» **To do**: Leaving out any pictures, print the entries that follow exactly as they stand.

» **Exercise input**:
━━━━━━━━

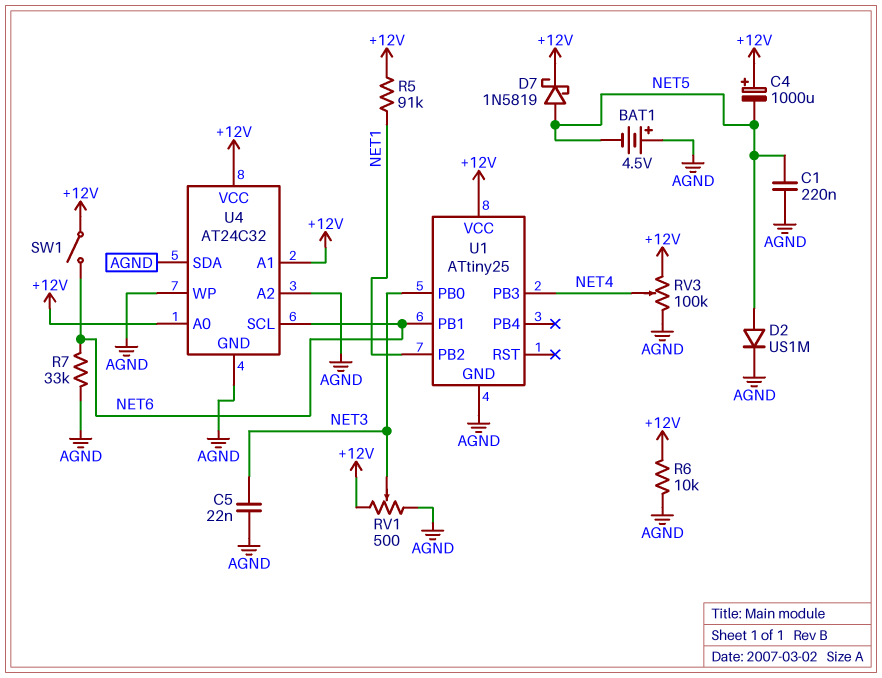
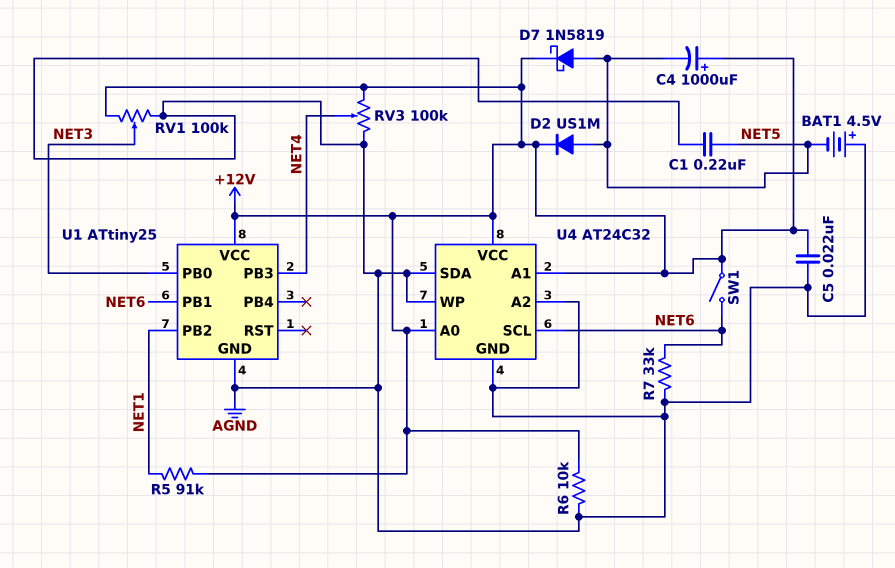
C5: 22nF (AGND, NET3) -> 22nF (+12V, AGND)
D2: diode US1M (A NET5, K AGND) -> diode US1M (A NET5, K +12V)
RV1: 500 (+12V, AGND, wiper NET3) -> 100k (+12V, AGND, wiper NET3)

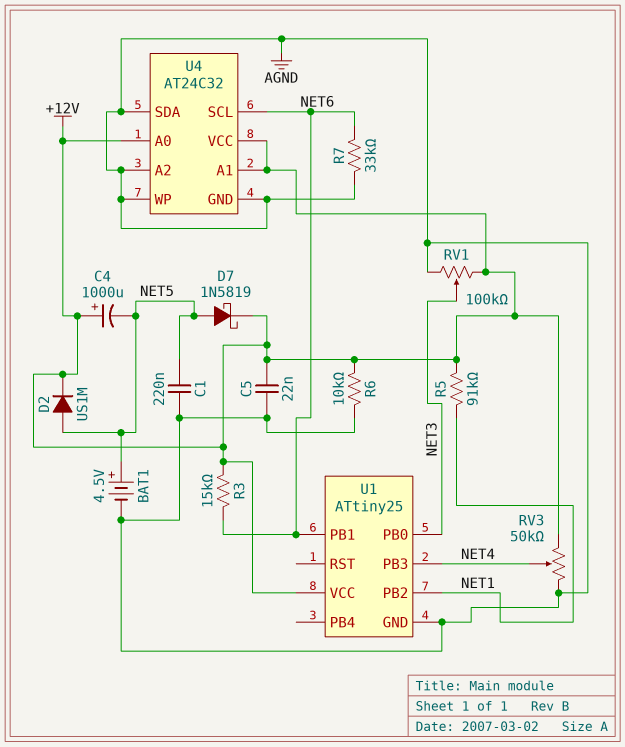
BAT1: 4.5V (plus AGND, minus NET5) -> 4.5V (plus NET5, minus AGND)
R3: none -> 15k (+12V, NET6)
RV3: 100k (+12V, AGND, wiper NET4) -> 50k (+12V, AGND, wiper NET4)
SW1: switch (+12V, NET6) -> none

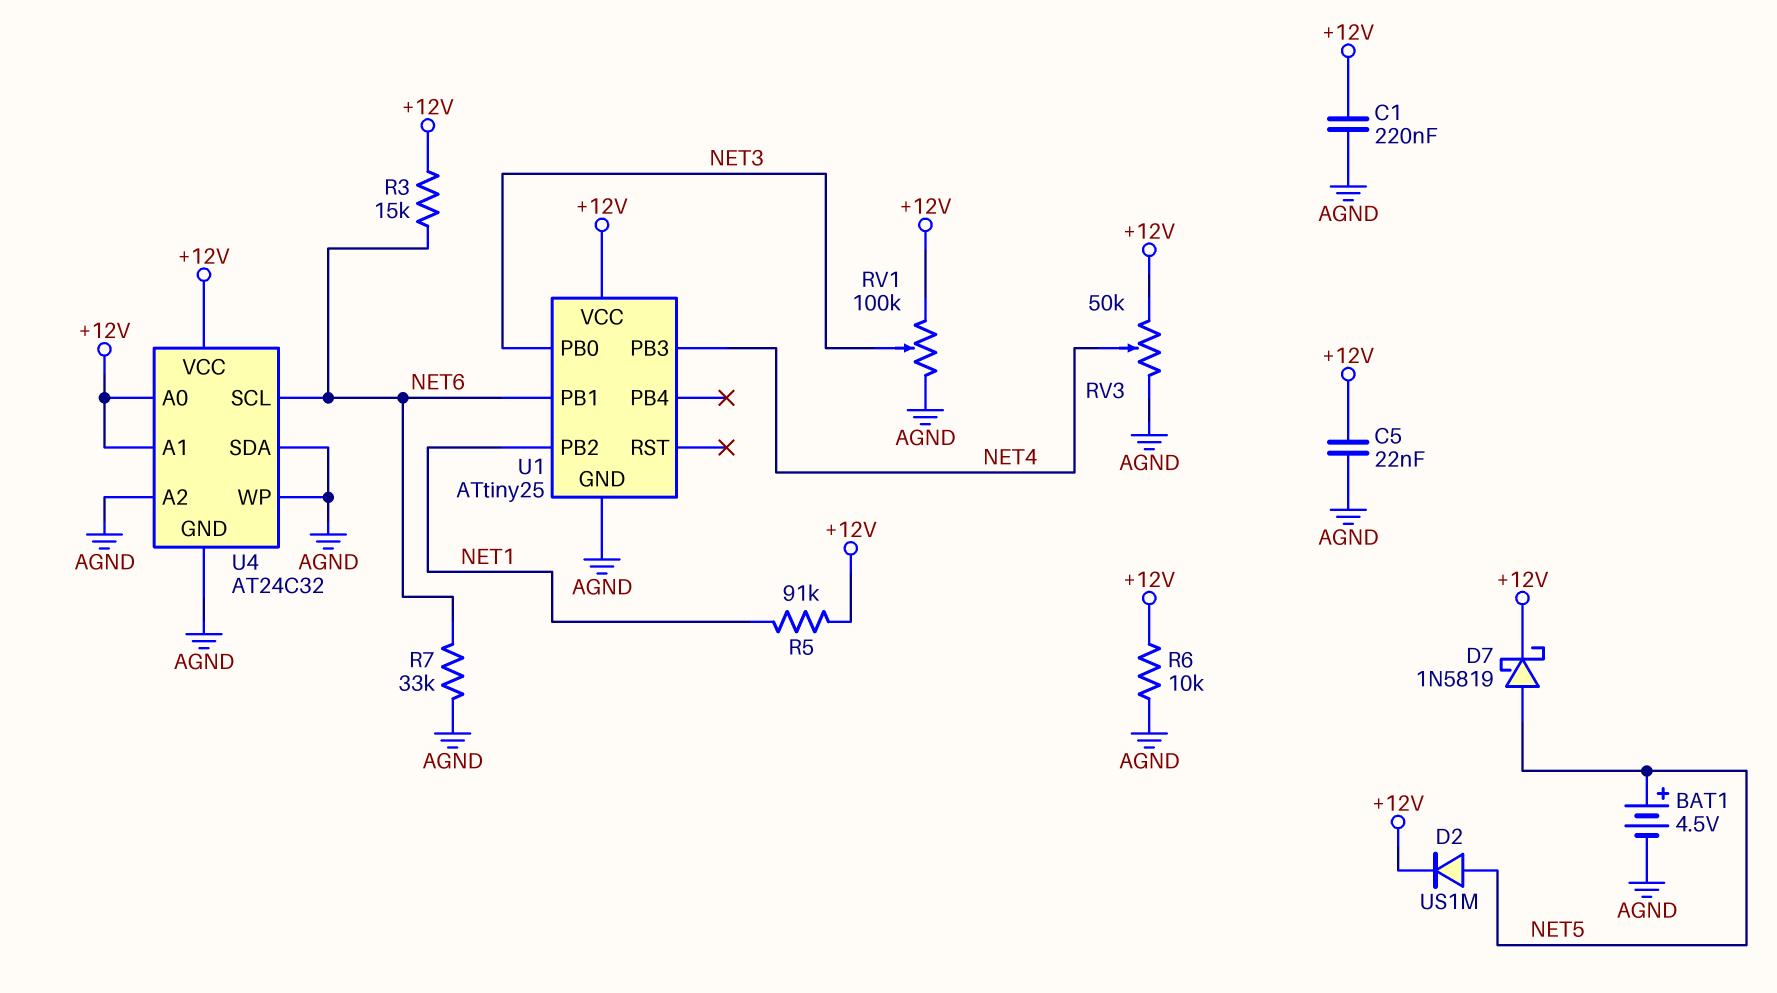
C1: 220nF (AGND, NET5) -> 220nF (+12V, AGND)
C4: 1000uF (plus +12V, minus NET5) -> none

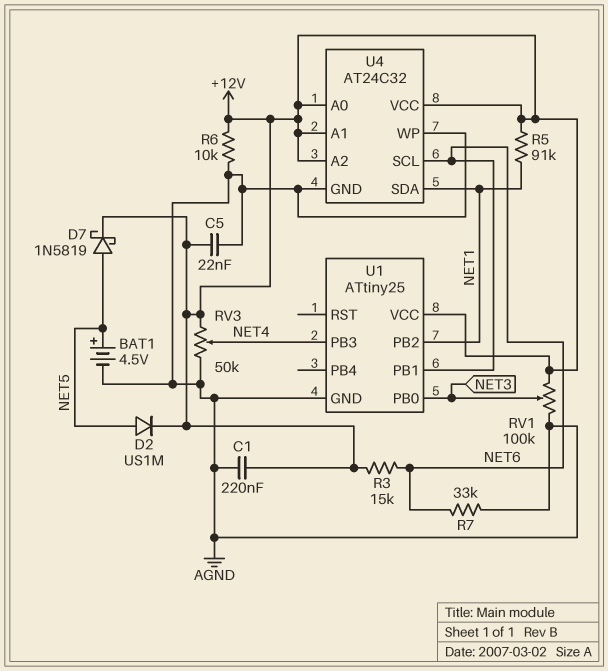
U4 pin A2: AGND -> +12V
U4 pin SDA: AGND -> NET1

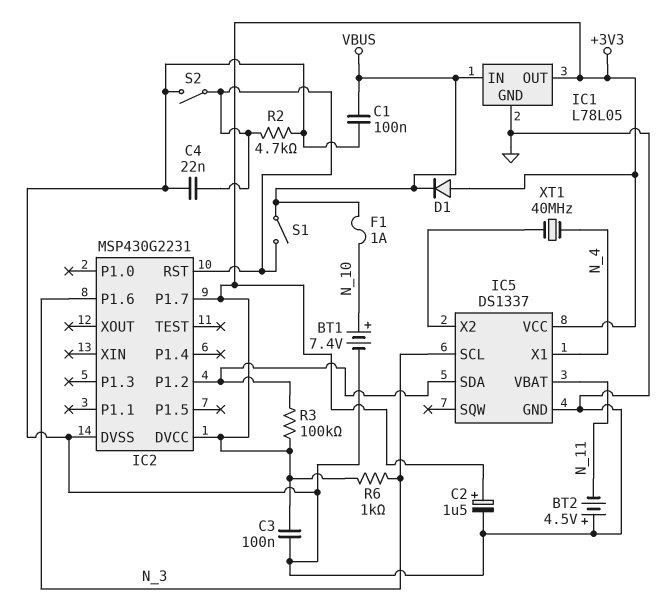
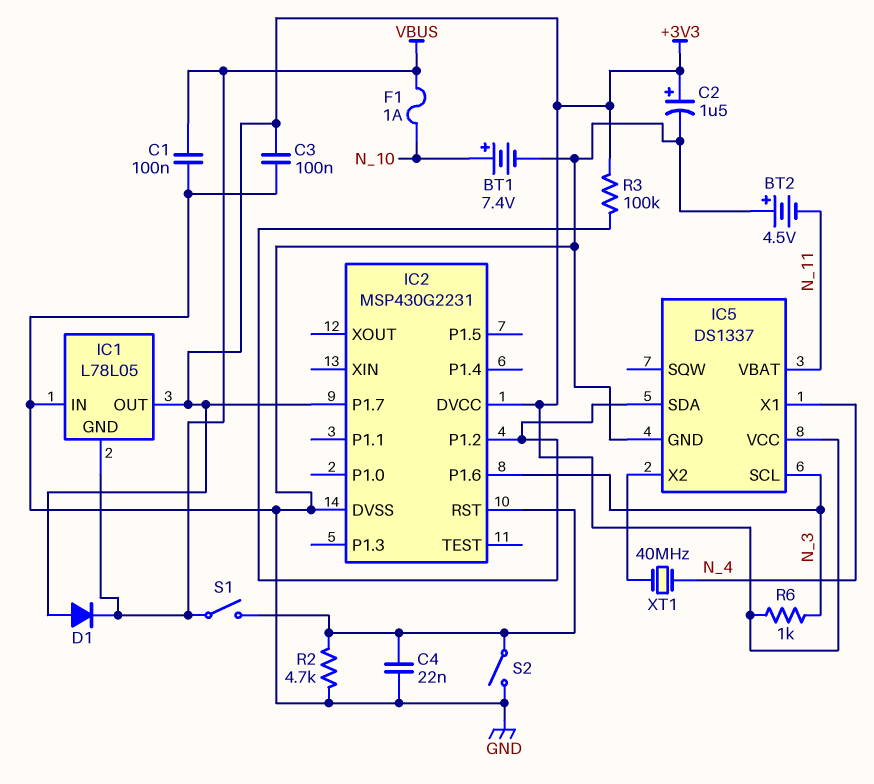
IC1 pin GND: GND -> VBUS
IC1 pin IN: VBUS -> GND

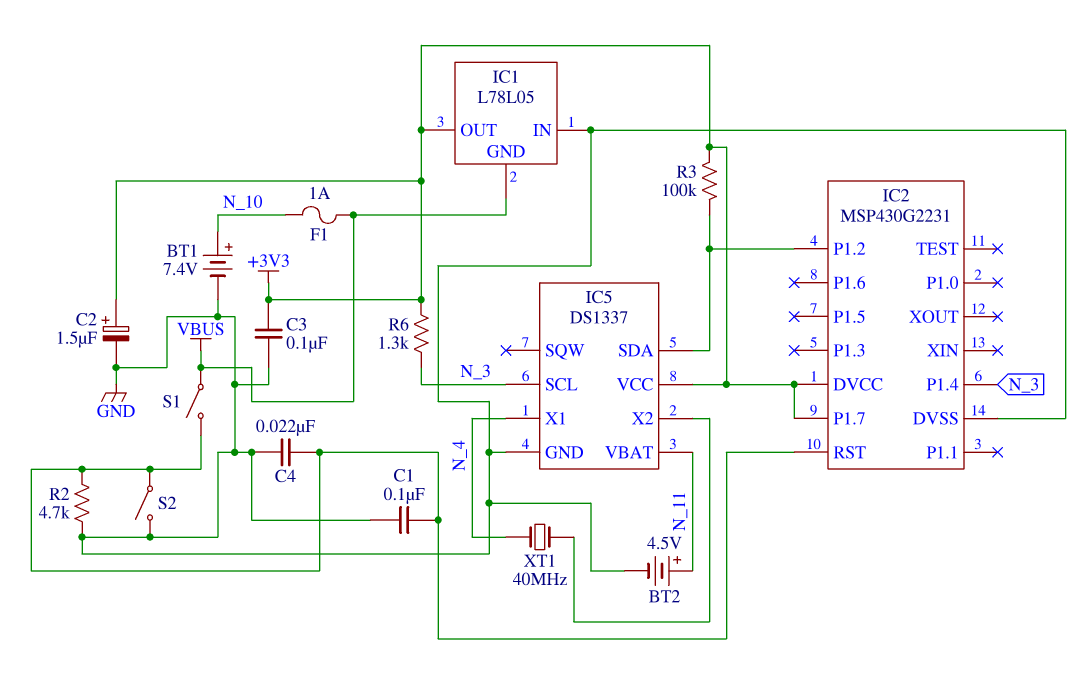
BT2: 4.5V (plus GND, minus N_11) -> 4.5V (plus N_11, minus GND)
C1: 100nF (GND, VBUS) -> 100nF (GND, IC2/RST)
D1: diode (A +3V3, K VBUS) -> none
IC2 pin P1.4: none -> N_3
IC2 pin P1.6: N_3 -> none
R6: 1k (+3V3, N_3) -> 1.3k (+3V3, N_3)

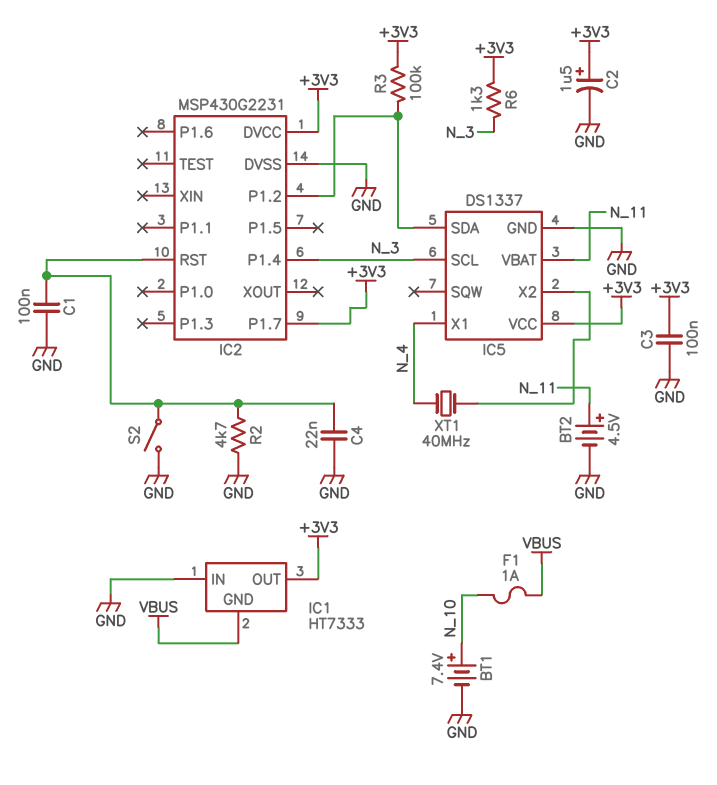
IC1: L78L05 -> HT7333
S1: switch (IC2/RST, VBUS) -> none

━━━━━━━━

» **Answer to the problem**:
C5: 22nF (AGND, NET3) -> 22nF (+12V, AGND)
D2: diode US1M (A NET5, K AGND) -> diode US1M (A NET5, K +12V)
RV1: 500 (+12V, AGND, wiper NET3) -> 100k (+12V, AGND, wiper NET3)

BAT1: 4.5V (plus AGND, minus NET5) -> 4.5V (plus NET5, minus AGND)
R3: none -> 15k (+12V, NET6)
RV3: 100k (+12V, AGND, wiper NET4) -> 50k (+12V, AGND, wiper NET4)
SW1: switch (+12V, NET6) -> none

C1: 220nF (AGND, NET5) -> 220nF (+12V, AGND)
C4: 1000uF (plus +12V, minus NET5) -> none

U4 pin A2: AGND -> +12V
U4 pin SDA: AGND -> NET1

IC1 pin GND: GND -> VBUS
IC1 pin IN: VBUS -> GND

BT2: 4.5V (plus GND, minus N_11) -> 4.5V (plus N_11, minus GND)
C1: 100nF (GND, VBUS) -> 100nF (GND, IC2/RST)
D1: diode (A +3V3, K VBUS) -> none
IC2 pin P1.4: none -> N_3
IC2 pin P1.6: N_3 -> none
R6: 1k (+3V3, N_3) -> 1.3k (+3V3, N_3)

IC1: L78L05 -> HT7333
S1: switch (IC2/RST, VBUS) -> none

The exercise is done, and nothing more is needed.